● **Problem statement**
Where a record contains a picture, omit the picture and repeat the rest exactly.

Before-and-after scene images
•••

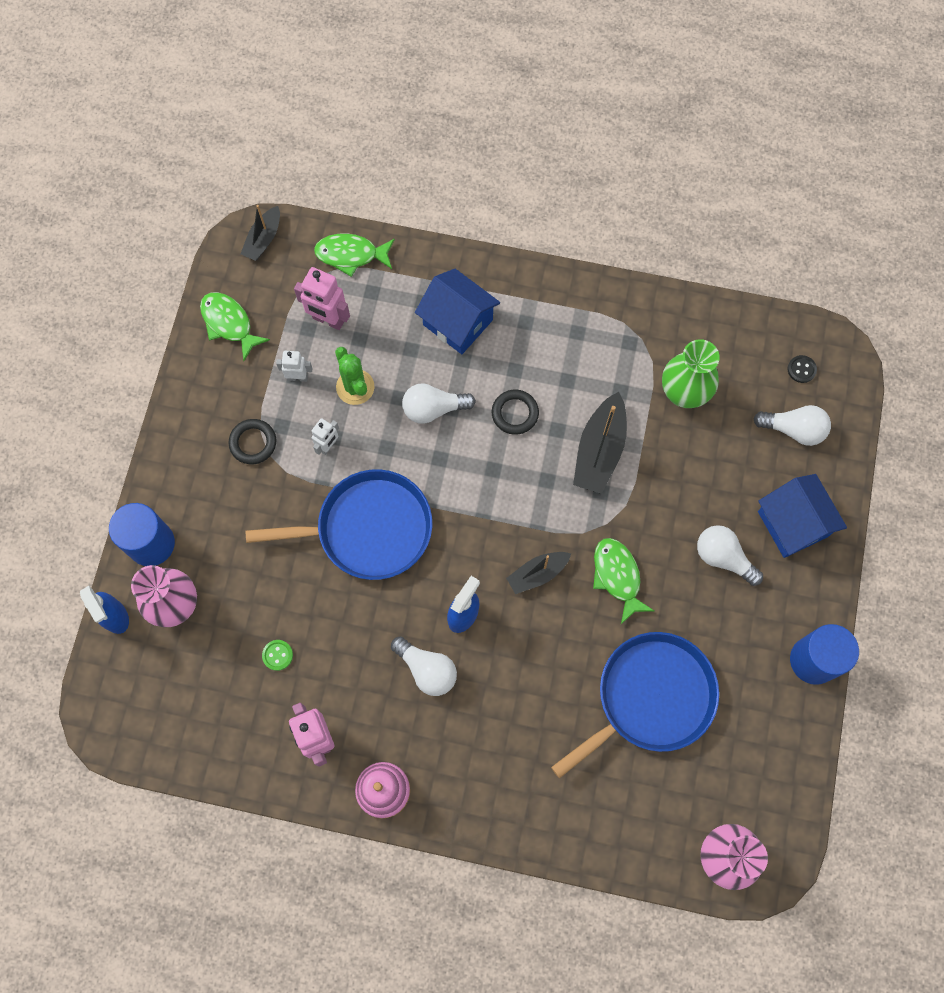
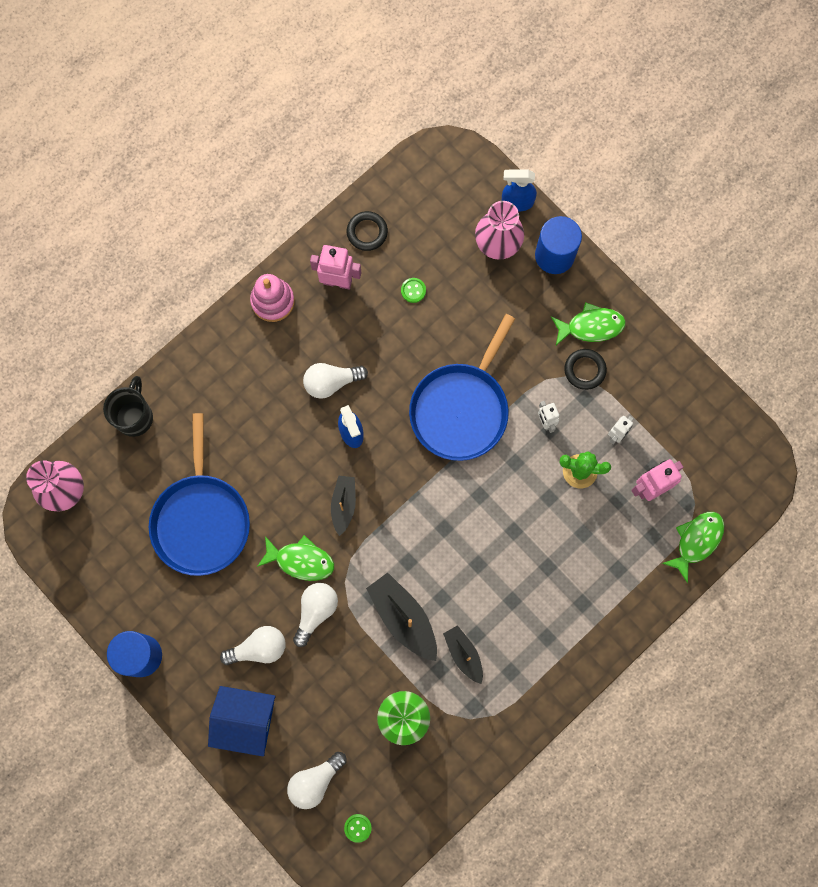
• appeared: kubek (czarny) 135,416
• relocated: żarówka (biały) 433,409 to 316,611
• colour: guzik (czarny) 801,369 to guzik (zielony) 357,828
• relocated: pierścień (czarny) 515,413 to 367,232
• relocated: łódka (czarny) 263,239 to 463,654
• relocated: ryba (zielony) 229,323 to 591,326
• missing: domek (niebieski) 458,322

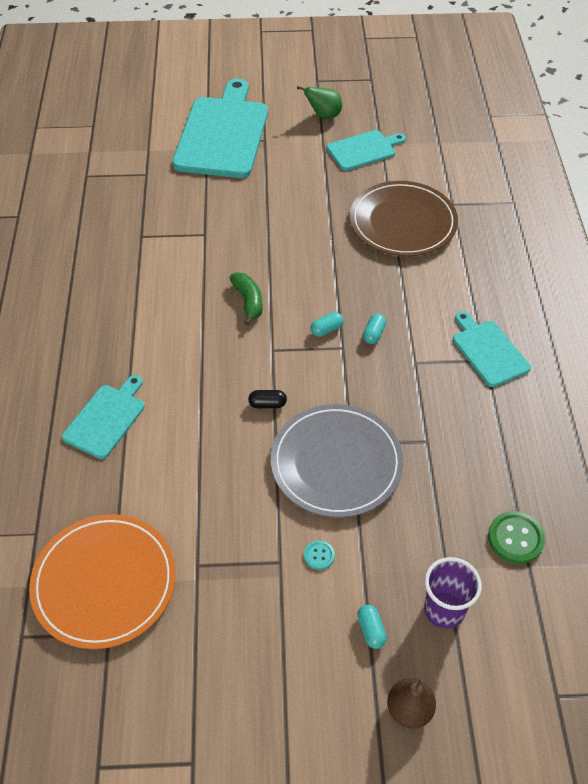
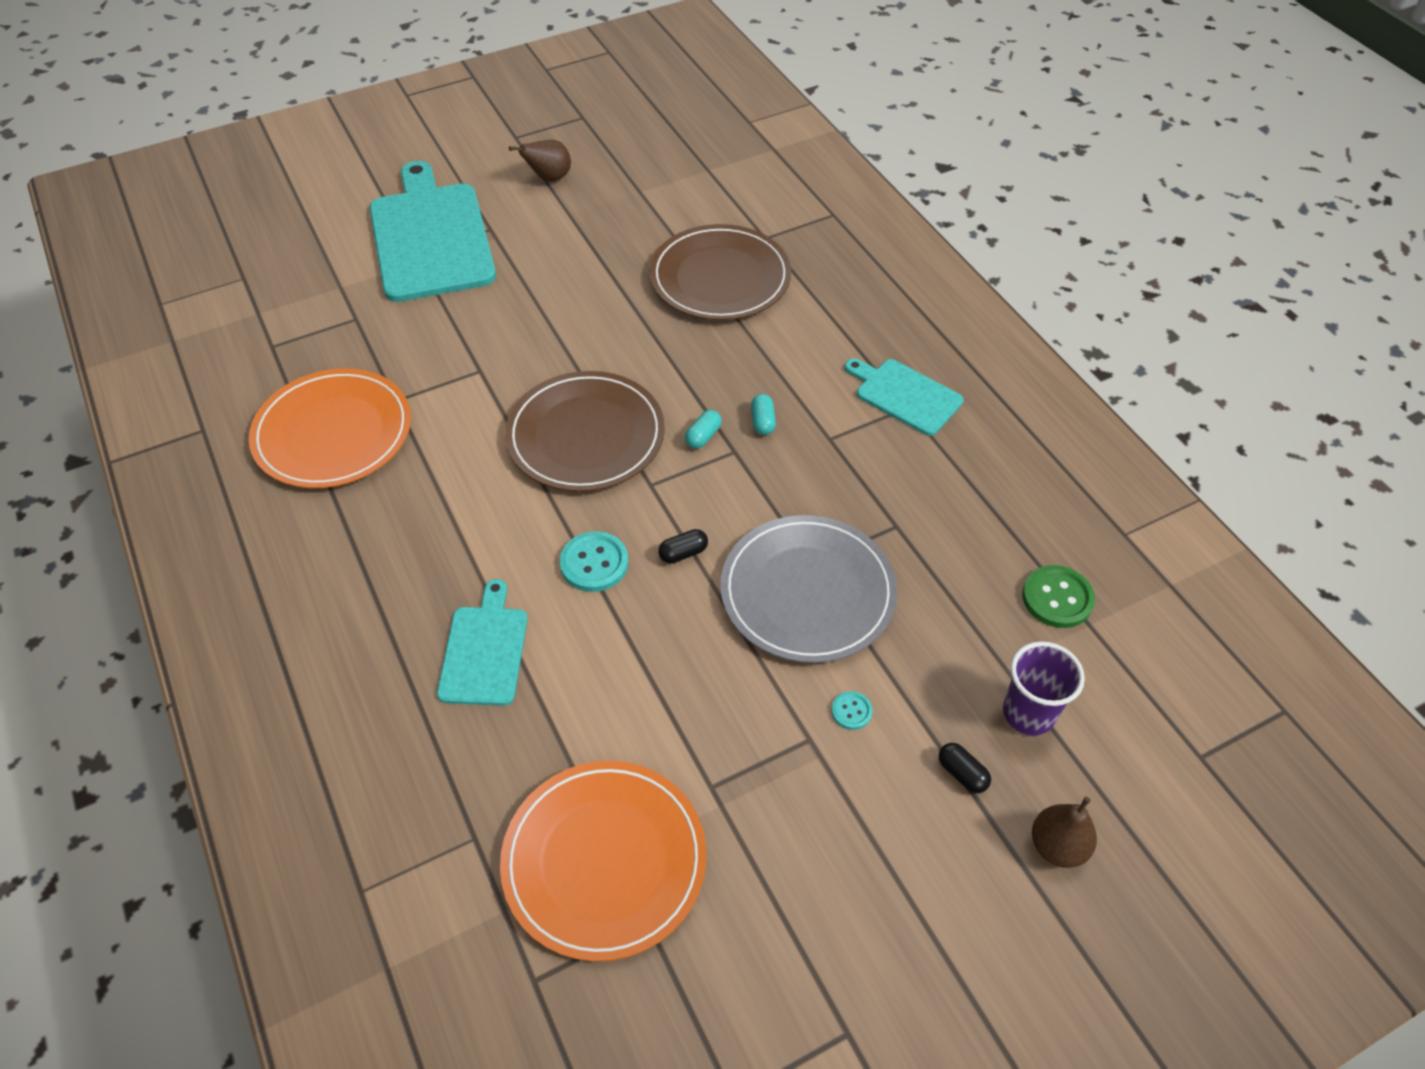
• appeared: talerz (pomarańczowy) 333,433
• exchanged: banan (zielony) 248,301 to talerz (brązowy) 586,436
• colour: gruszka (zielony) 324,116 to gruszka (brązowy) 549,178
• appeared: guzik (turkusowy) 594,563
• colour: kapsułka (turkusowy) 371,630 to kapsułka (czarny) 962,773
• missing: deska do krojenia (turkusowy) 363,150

•••

● **Response to the exercise**
• appeared: kubek (czarny) 135,416
• relocated: żarówka (biały) 433,409 to 316,611
• colour: guzik (czarny) 801,369 to guzik (zielony) 357,828
• relocated: pierścień (czarny) 515,413 to 367,232
• relocated: łódka (czarny) 263,239 to 463,654
• relocated: ryba (zielony) 229,323 to 591,326
• missing: domek (niebieski) 458,322

• appeared: talerz (pomarańczowy) 333,433
• exchanged: banan (zielony) 248,301 to talerz (brązowy) 586,436
• colour: gruszka (zielony) 324,116 to gruszka (brązowy) 549,178
• appeared: guzik (turkusowy) 594,563
• colour: kapsułka (turkusowy) 371,630 to kapsułka (czarny) 962,773
• missing: deska do krojenia (turkusowy) 363,150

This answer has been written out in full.